• What is being asked: Count the lines in the listing below that hold the string "brown". Reply with the number alone.

• Provided data:
====

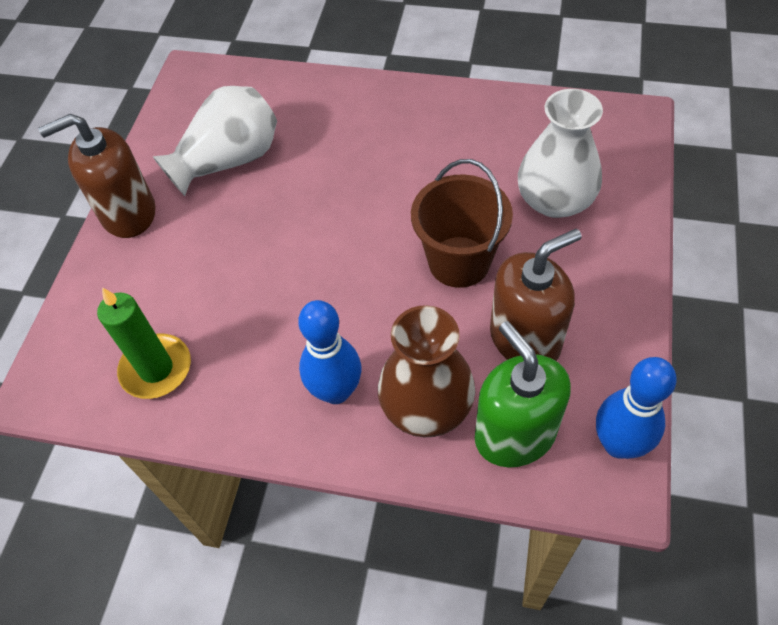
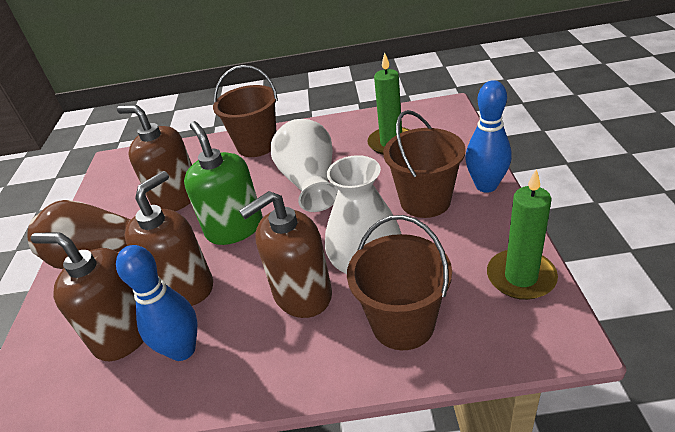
brown bucket: 1 -> 3
brown soap dispenser: 2 -> 4
green candle: 1 -> 2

====

• Response to this exercise: 2